- _Exercise description_:
The word "AGND" marks the lines to keep; find each one in the data and copy it.

- _Data shown_:
· · · · · · ·

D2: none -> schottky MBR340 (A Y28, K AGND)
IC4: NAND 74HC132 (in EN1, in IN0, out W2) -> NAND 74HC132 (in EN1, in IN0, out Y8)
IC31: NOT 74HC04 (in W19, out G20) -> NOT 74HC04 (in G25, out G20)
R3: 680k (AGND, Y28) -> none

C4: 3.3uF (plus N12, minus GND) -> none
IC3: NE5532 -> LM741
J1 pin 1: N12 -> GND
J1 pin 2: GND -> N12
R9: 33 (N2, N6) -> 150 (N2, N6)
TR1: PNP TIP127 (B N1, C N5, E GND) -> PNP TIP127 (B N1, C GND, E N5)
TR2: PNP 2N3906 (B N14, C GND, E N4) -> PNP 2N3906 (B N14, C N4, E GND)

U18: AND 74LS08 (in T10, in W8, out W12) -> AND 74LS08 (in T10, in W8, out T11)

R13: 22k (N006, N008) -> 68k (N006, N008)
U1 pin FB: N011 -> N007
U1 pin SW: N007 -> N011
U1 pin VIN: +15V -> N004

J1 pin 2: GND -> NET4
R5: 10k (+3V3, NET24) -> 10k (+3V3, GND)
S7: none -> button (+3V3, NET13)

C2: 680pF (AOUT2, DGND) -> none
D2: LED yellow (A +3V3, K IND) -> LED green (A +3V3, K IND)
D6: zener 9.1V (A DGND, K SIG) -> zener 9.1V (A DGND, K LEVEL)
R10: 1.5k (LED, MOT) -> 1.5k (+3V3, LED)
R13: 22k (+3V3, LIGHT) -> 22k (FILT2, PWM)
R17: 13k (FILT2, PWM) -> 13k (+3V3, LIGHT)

· · · · · · ·

- _Solved exercise_:
D2: none -> schottky MBR340 (A Y28, K AGND)
R3: 680k (AGND, Y28) -> none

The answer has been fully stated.